> [What needs to be done]:
Extract exactly and only the lines from the one containing "removed: kłódka (czarny) (563 368)" through the end of the entries below. Pictures should not appear in the copy.

Before-and-after object listings
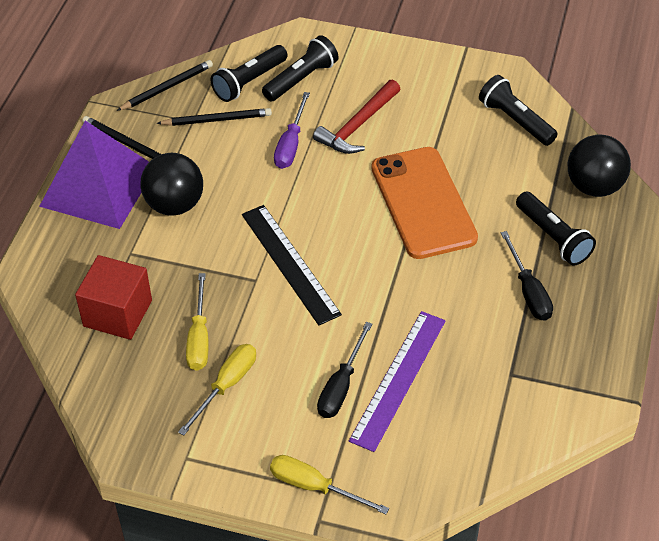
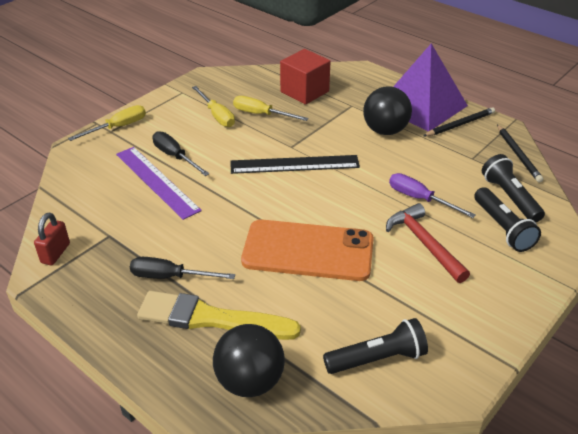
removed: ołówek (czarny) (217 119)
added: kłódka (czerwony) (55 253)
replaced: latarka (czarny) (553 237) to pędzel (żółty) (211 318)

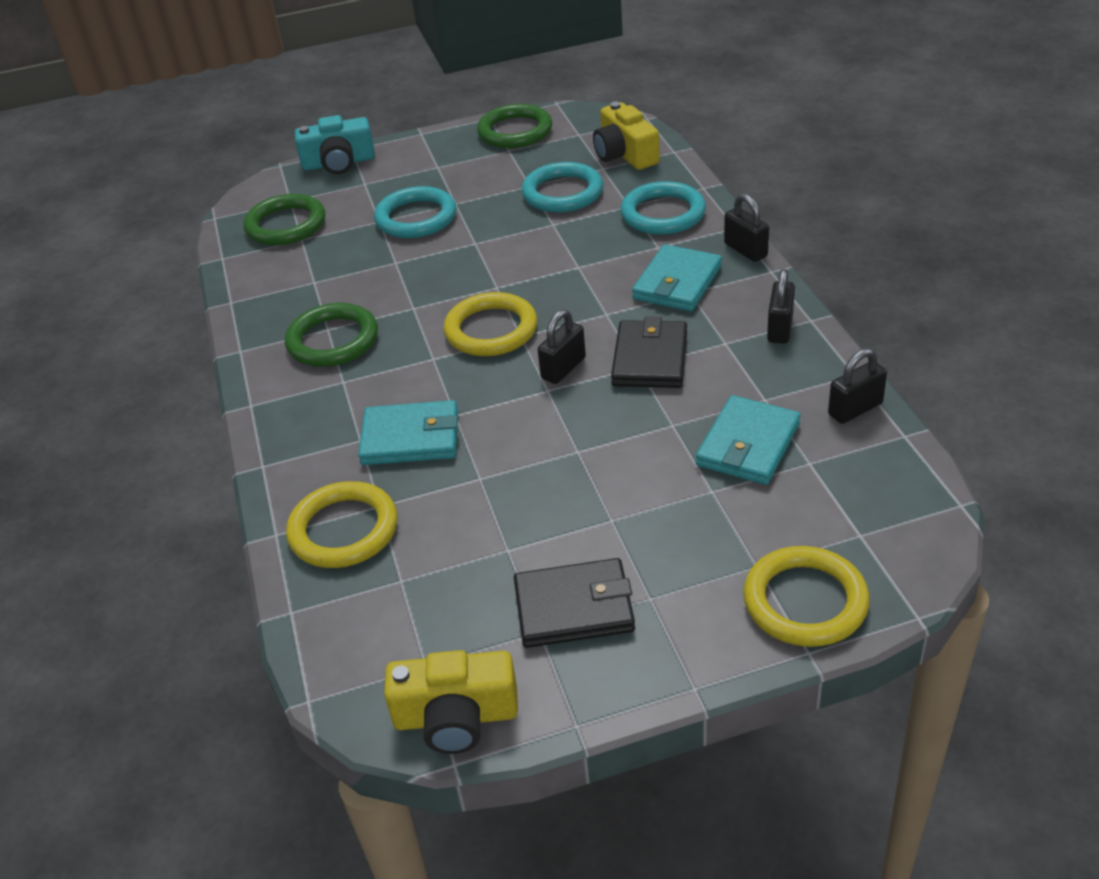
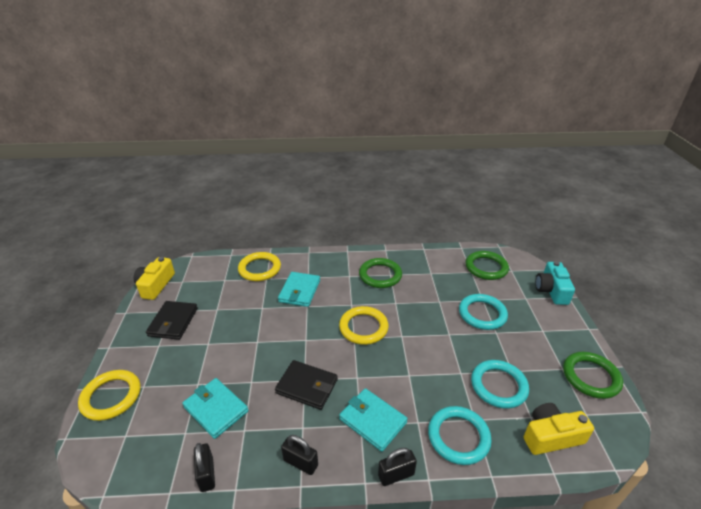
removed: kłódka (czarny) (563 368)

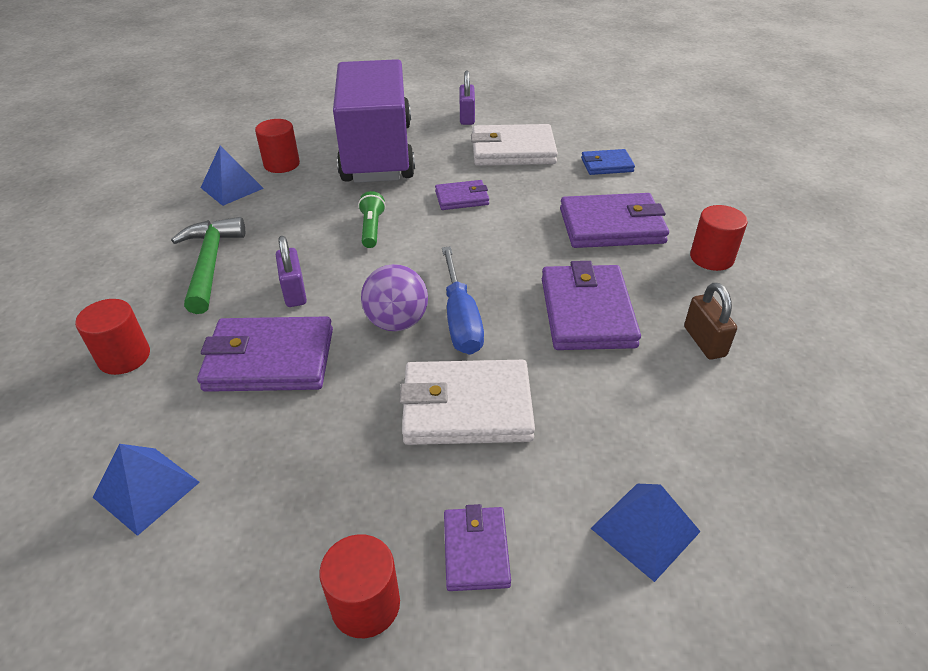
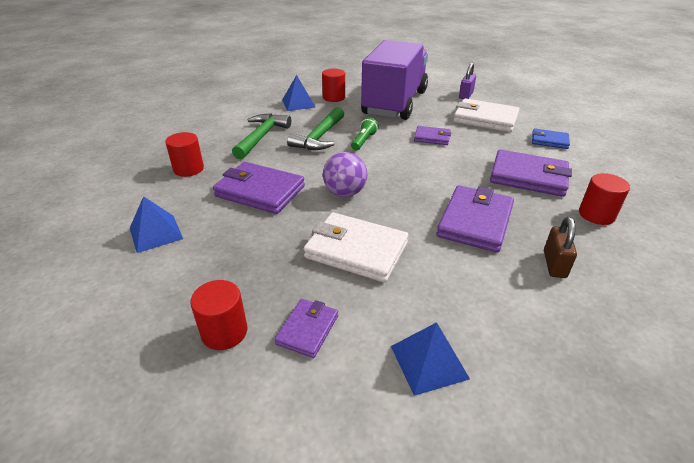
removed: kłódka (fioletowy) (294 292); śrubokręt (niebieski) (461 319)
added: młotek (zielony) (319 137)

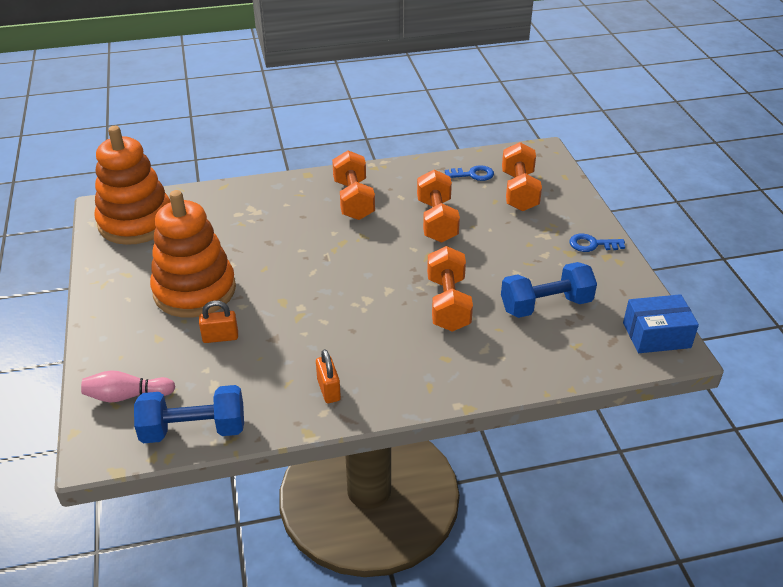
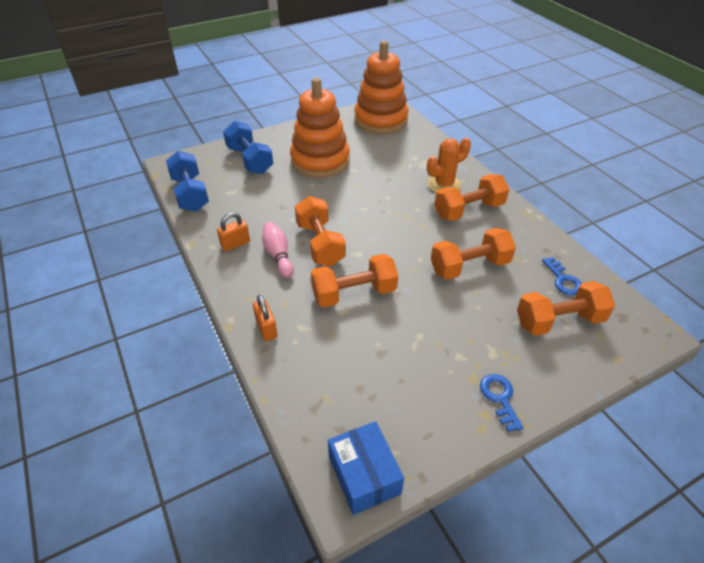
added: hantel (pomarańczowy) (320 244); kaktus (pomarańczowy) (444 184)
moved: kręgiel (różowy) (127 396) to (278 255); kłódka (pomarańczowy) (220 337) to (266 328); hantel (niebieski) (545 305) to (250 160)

> [Written reply]:
removed: kłódka (czarny) (563 368)

removed: kłódka (fioletowy) (294 292); śrubokręt (niebieski) (461 319)
added: młotek (zielony) (319 137)

added: hantel (pomarańczowy) (320 244); kaktus (pomarańczowy) (444 184)
moved: kręgiel (różowy) (127 396) to (278 255); kłódka (pomarańczowy) (220 337) to (266 328); hantel (niebieski) (545 305) to (250 160)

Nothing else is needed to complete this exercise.